__Work item__
Lines from the one containing "purple pencil: 2 -> 4" to the end of the records, both ends included and exactly as written, are the whole answer, and no pictures go in it.

BEGIN The input

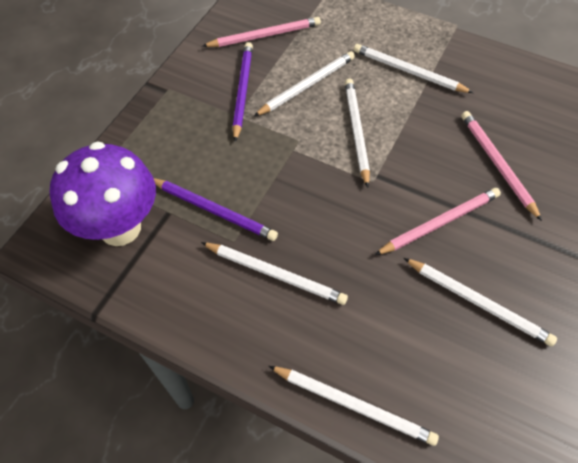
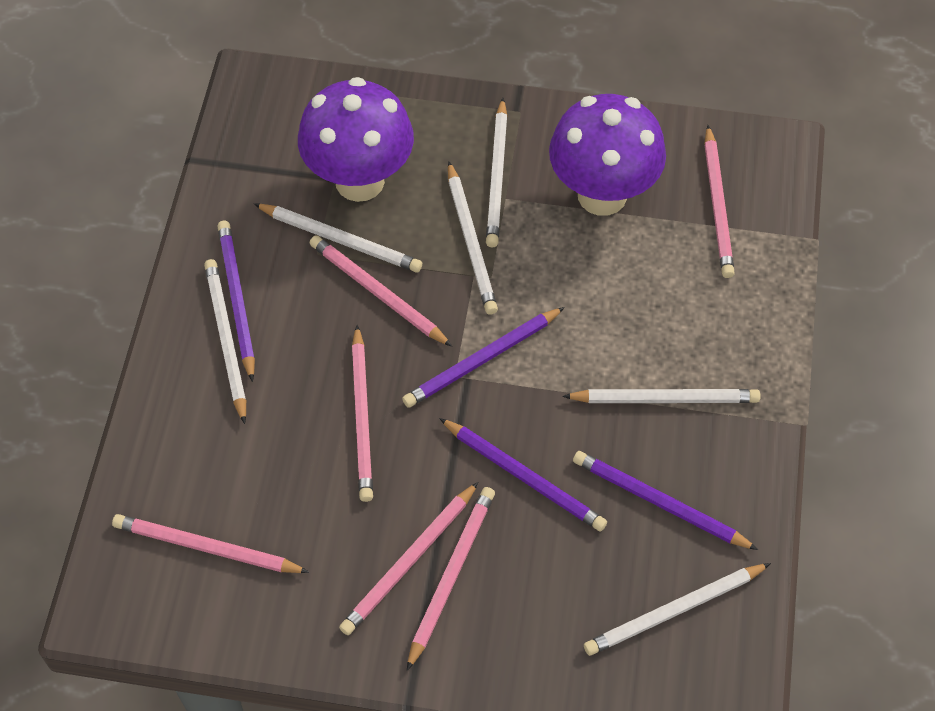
pink pencil: 3 -> 6
purple mushroom: 1 -> 2
purple pencil: 2 -> 4

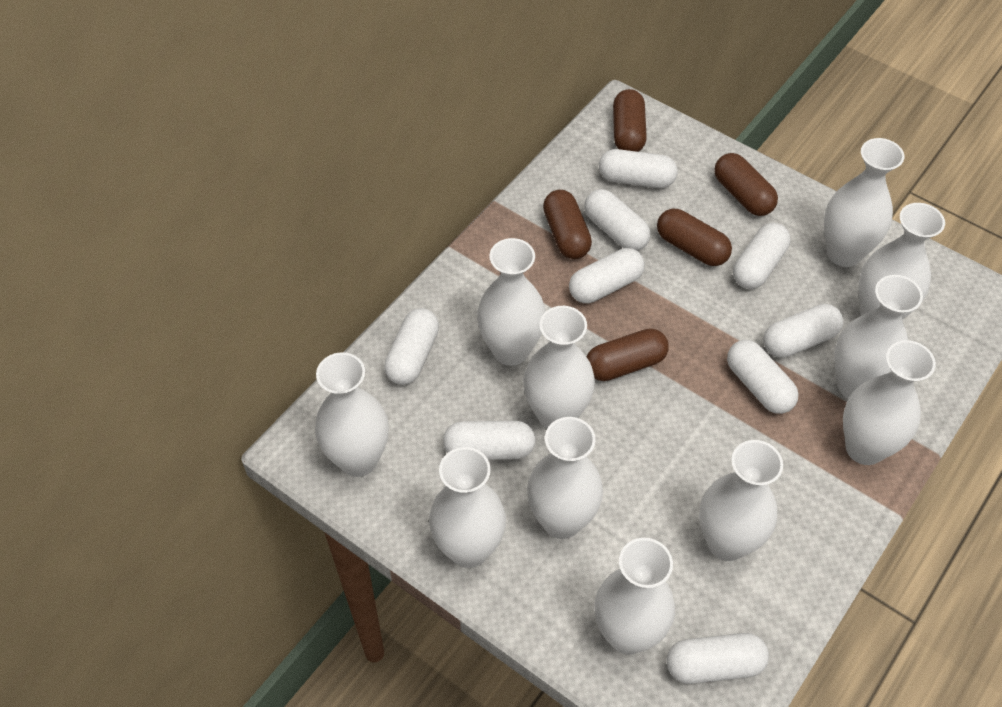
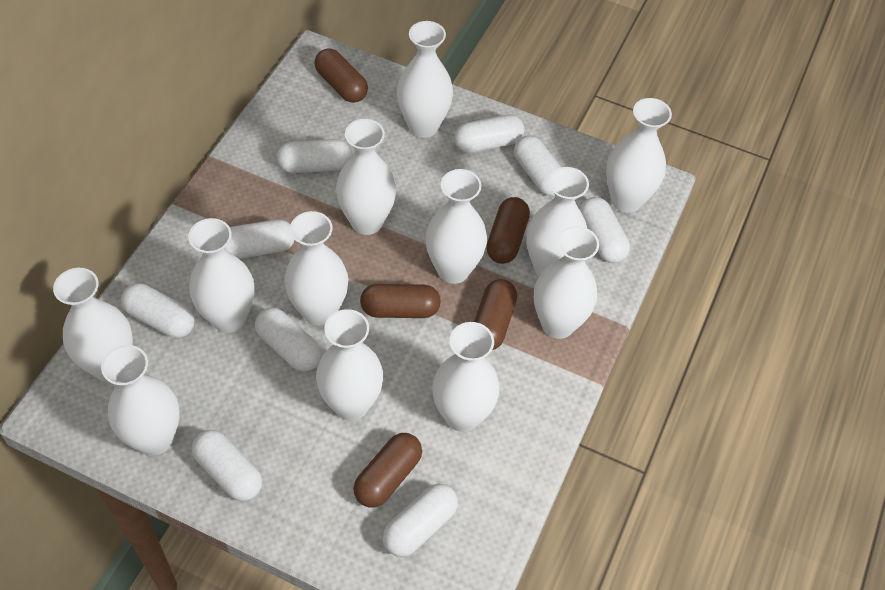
white vase: 11 -> 12

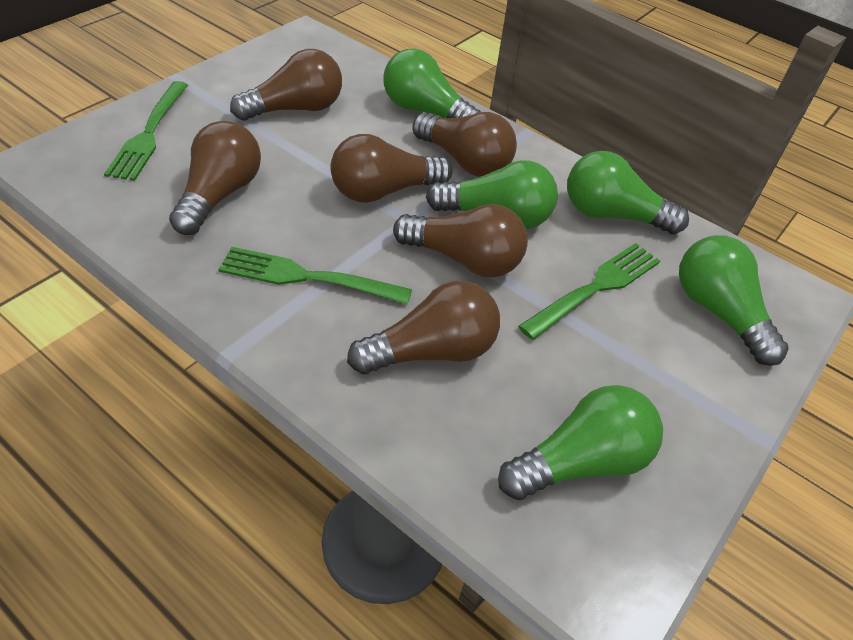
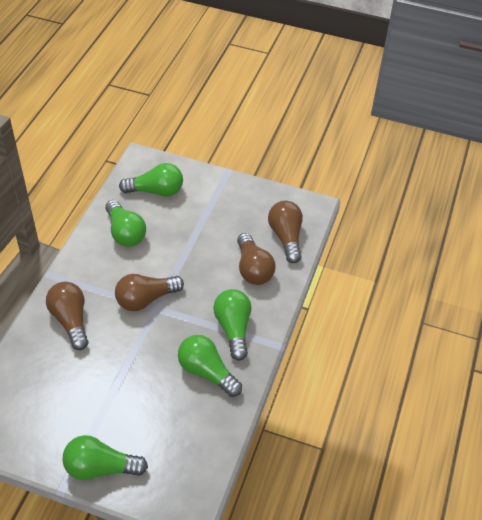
brown light bulb: 6 -> 4
green fork: 3 -> 0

END The input

__Response__
purple pencil: 2 -> 4

white vase: 11 -> 12

brown light bulb: 6 -> 4
green fork: 3 -> 0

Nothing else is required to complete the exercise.